• _THE DATA_:
#####
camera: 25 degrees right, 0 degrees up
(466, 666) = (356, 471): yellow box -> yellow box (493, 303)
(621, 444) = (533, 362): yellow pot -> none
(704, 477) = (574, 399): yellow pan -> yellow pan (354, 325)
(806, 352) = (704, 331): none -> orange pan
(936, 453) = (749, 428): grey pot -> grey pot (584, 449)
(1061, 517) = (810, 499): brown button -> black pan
#####
• _PROBLEM TO SOLVE_:
Provide an exact transcript of the lines from the one that holds "(806, 352) = (704, 331): none -> orange pan" through the final line of the data above.

• _FINISHED TASK_:
(806, 352) = (704, 331): none -> orange pan
(936, 453) = (749, 428): grey pot -> grey pot (584, 449)
(1061, 517) = (810, 499): brown button -> black pan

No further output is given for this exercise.